## Aim of the task
Rewrite the listing below with "ballet" switched to "opera" and everything else left unchanged. Leave the pictures out of your answer.

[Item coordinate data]
****************

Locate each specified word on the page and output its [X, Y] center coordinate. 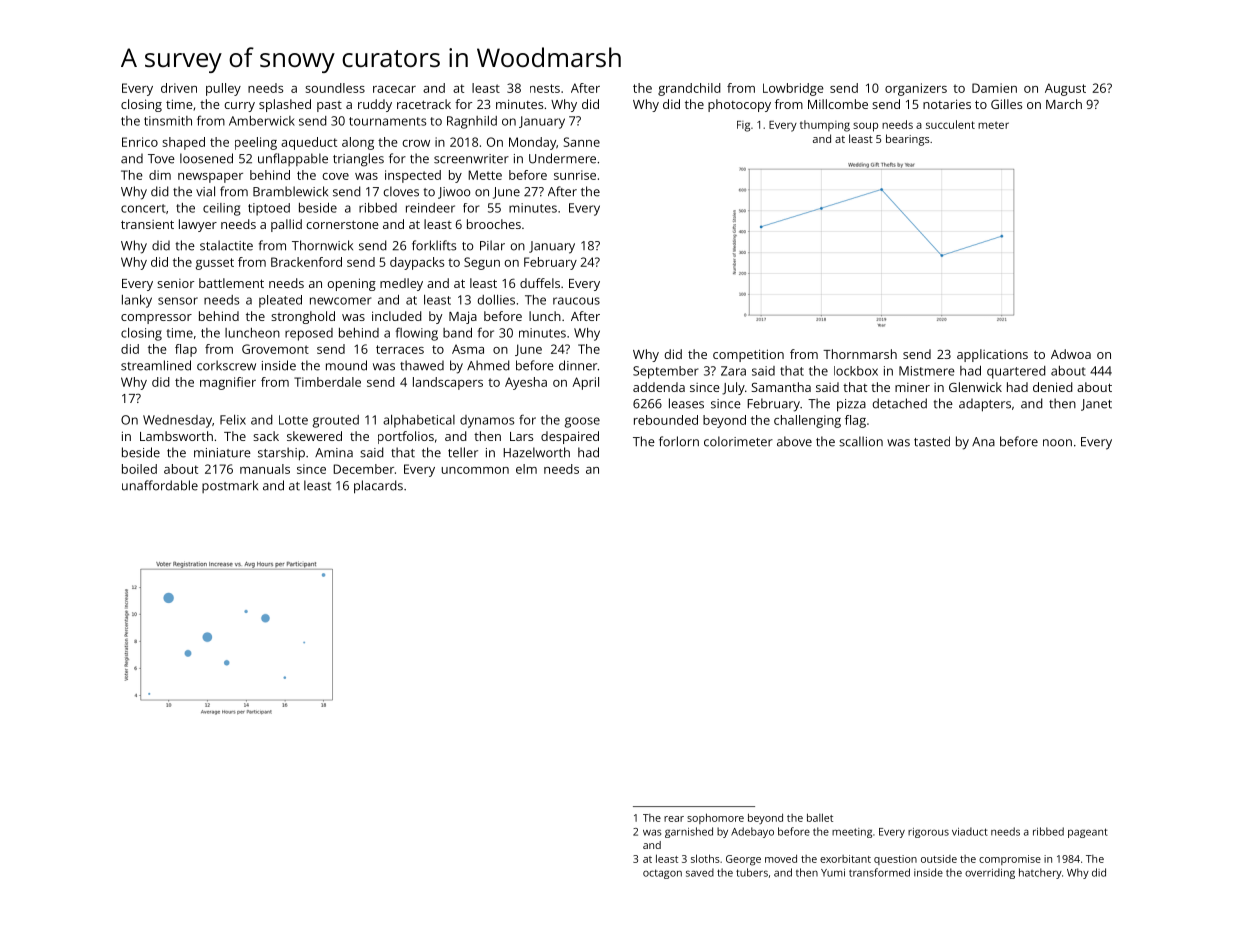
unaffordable [160, 485]
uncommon [475, 470]
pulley [223, 89]
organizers [916, 89]
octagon [662, 874]
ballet [820, 817]
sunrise [575, 175]
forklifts [434, 245]
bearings [908, 140]
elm [526, 469]
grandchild [689, 89]
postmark [230, 486]
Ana [983, 442]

****************

## Solved exercise
Locate each specified word on the page and output its [X, Y] center coordinate. 
unaffordable [160, 485]
uncommon [475, 470]
pulley [223, 89]
organizers [916, 89]
octagon [662, 874]
opera [820, 817]
sunrise [575, 175]
forklifts [434, 245]
bearings [908, 140]
elm [526, 469]
grandchild [689, 89]
postmark [230, 486]
Ana [983, 442]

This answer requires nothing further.